Data records:
|---|
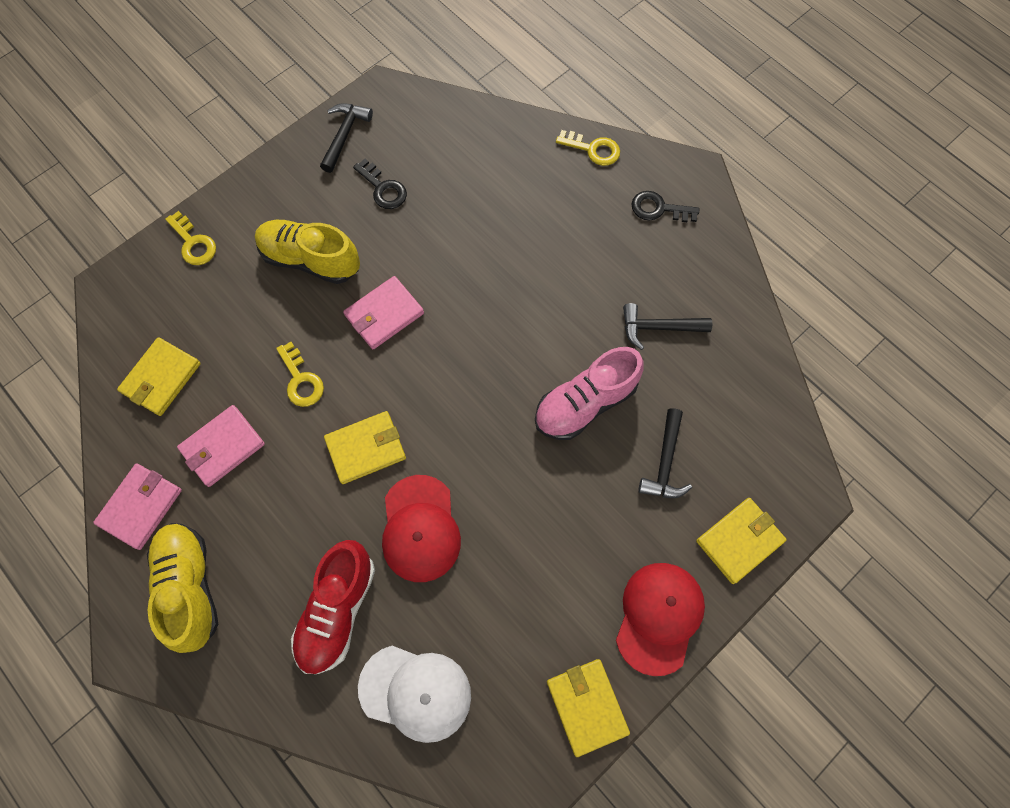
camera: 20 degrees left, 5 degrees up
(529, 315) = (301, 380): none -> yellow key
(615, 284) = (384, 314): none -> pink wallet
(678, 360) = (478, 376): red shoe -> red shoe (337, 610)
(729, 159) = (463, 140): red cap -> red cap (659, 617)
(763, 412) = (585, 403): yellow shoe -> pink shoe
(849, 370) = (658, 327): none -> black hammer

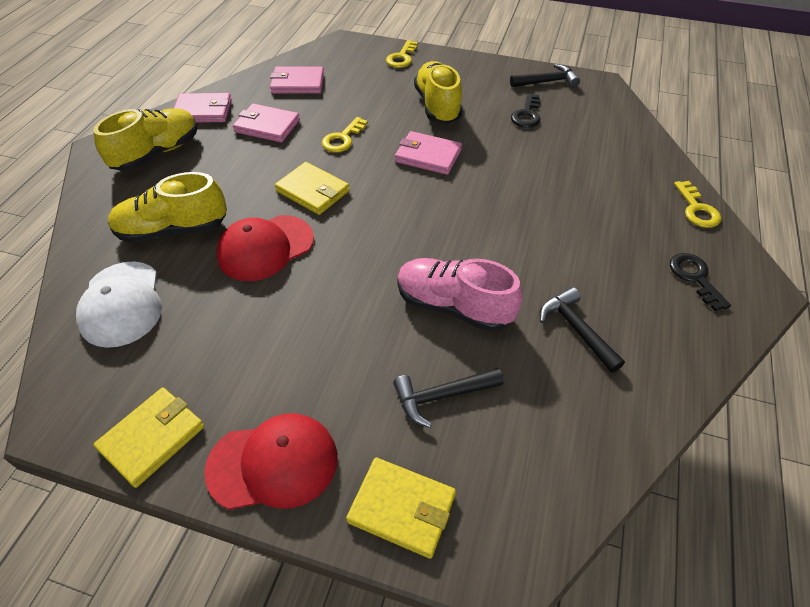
camera: 60 degrees right, 20 degrees down
(161, 378) = (297, 83): yellow wallet -> pink wallet
(337, 610) = (173, 230): red shoe -> yellow shoe

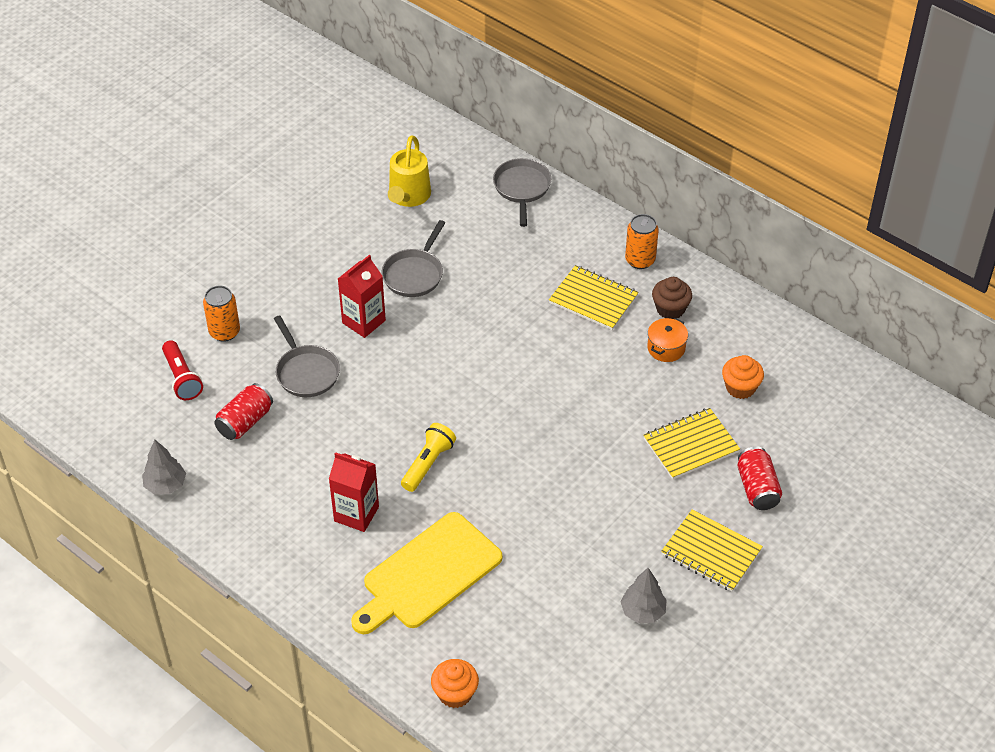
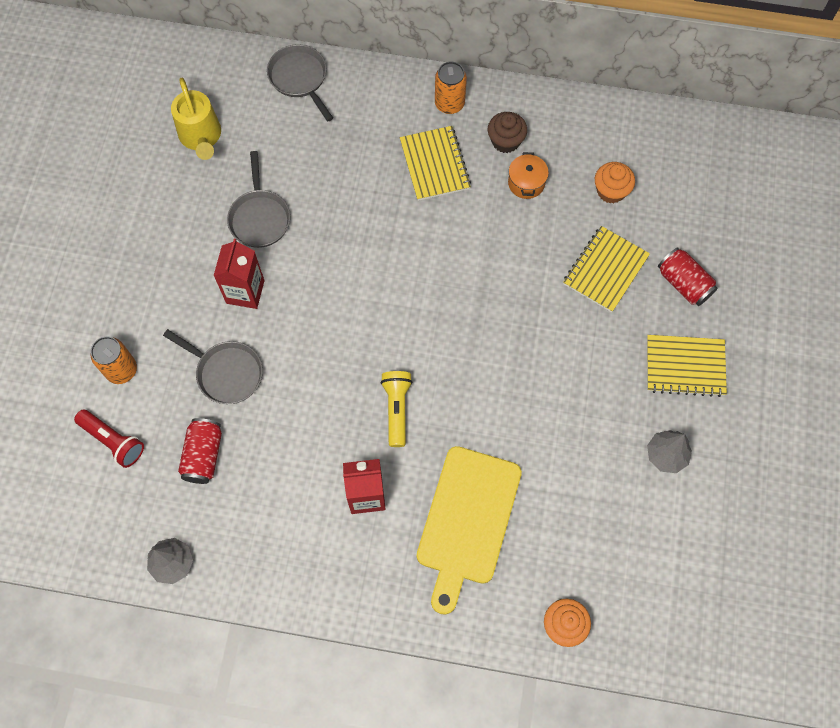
camera: 30 degrees left, 20 degrees up
(593, 299) = (434, 164): yellow notebook -> yellow notebook turned 75 degrees clockwise

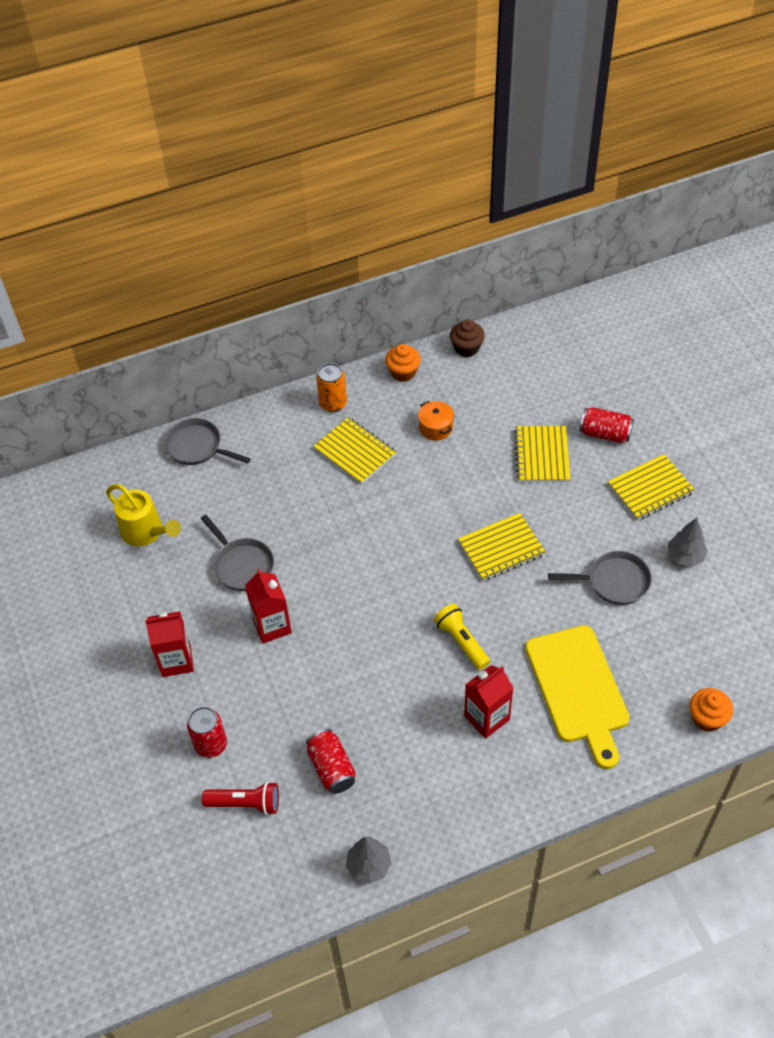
camera: 30 degrees left, 15 degrees down
(121, 370) = (211, 745): orange can -> red can
(145, 275) = (176, 661): none -> red carton
(226, 373) = (302, 695): grey pan -> grey pan (614, 581)
(498, 341) = (501, 548): none -> yellow notebook
(505, 141) = (397, 407): brown cupcake -> brown cupcake (466, 348)
(611, 191) = (503, 400): orange cupcake -> orange cupcake (403, 372)

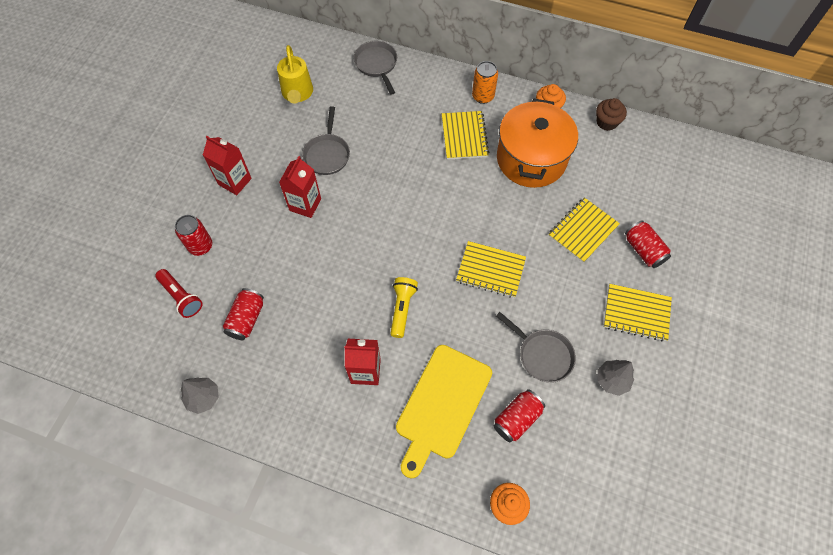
camera: 40 degrees right, 10 degrees up
(435, 428) = (531, 159): orange pot -> orange pot, size x2.48
(646, 647) = (517, 419): none -> red can

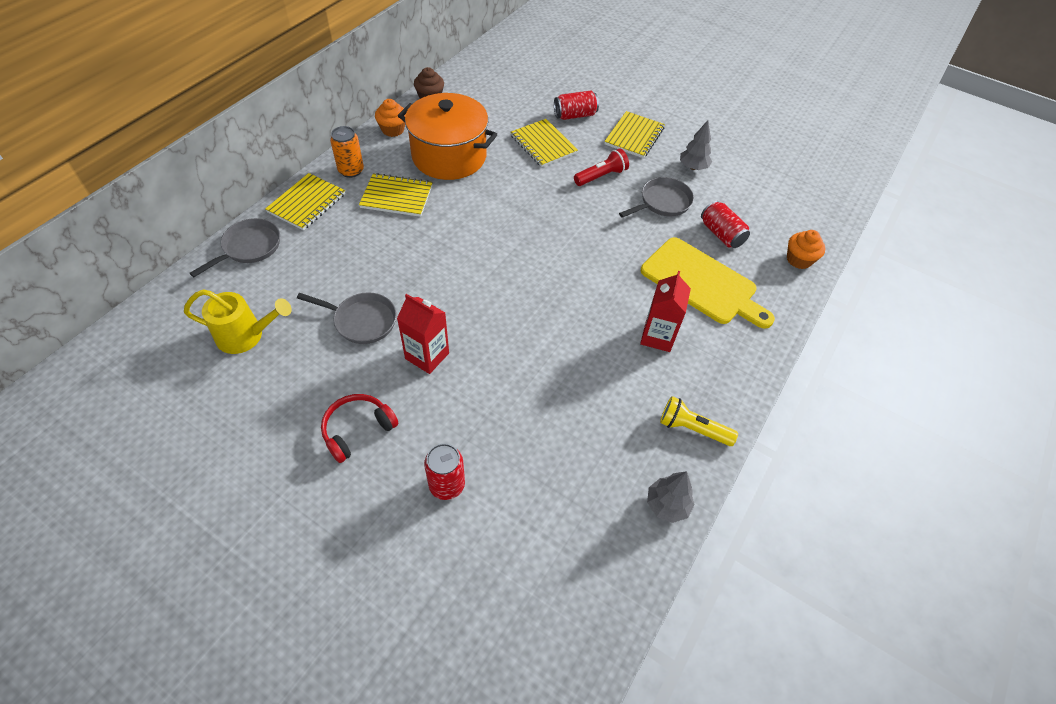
camera: 80 degrees left, 10 degrees down
(181, 297) = (519, 518): red flashlight -> red flashlight (601, 176)
(235, 181) = (357, 430): red carton -> red headphones
(246, 319) = (570, 442): red can -> none
(377, 65) = (249, 247): grey pan -> grey pan turned 135 degrees clockwise
(402, 308) = (592, 292): yellow flashlight -> yellow flashlight (692, 428)
(490, 270) = (566, 215): yellow notebook -> yellow notebook (307, 203)

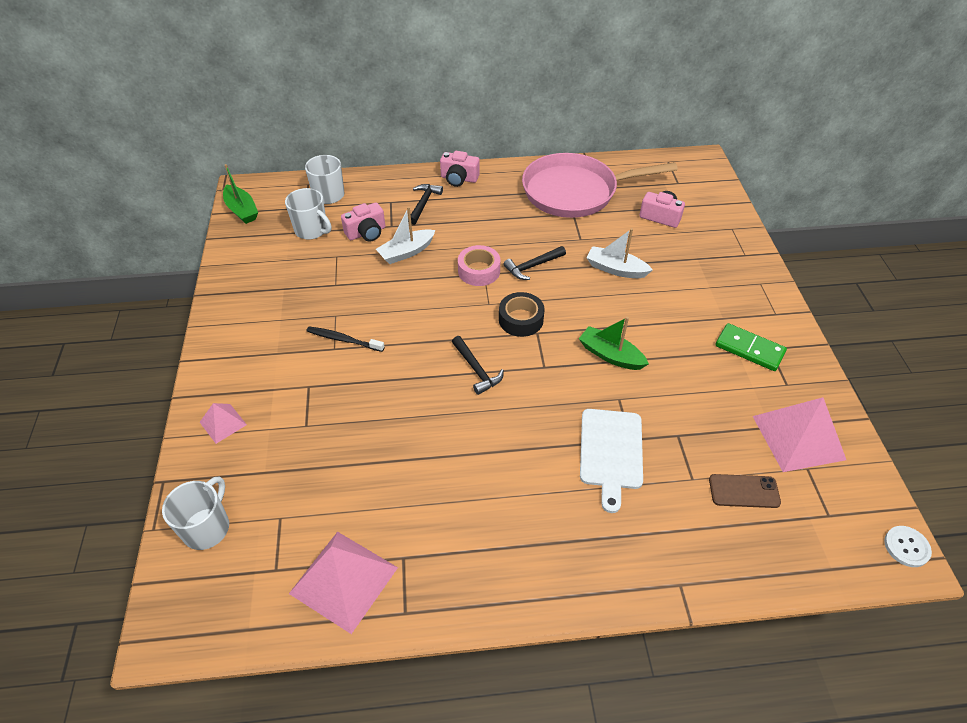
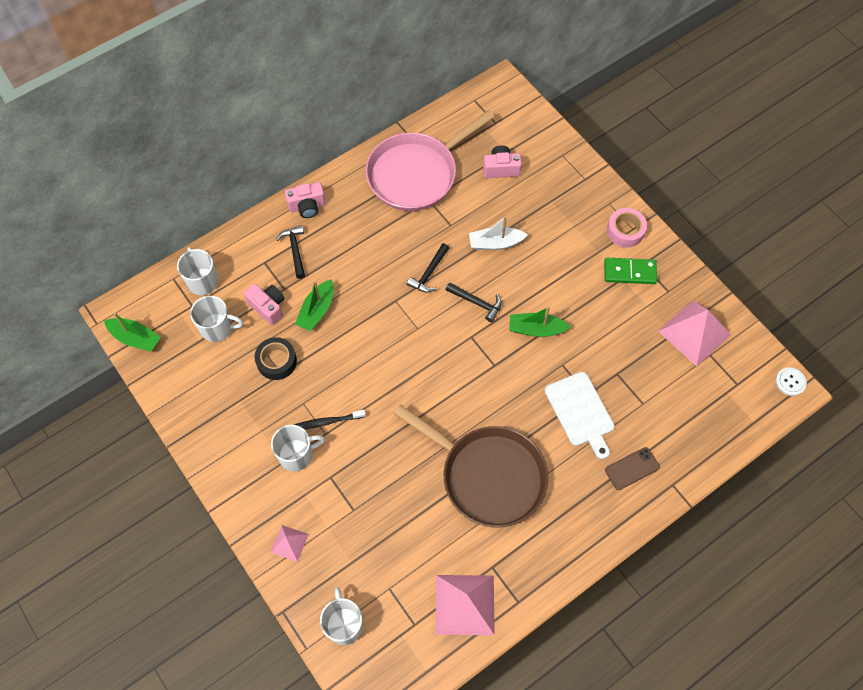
camera: 30 degrees left, 15 degrees up
(294, 353) = (296, 455): none -> white mug
(366, 233) = (268, 307): pink camera -> pink camera turned 75 degrees counterclockwise
(406, 252) = (317, 310): white boat -> green boat
(465, 463) = (488, 475): none -> brown pan
(476, 370) = (447, 394): black hammer -> black hammer (477, 303)
(479, 271) = (389, 300): pink tape -> pink tape (625, 231)
(521, 319) = (451, 331): black tape -> black tape (276, 361)
(744, 491) = (679, 395): brown phone -> brown phone (632, 468)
|---|
Task to complete:
Checking the material above line by line, count those that include the string "degrees". Give the number alone.

Output of the exercise:
10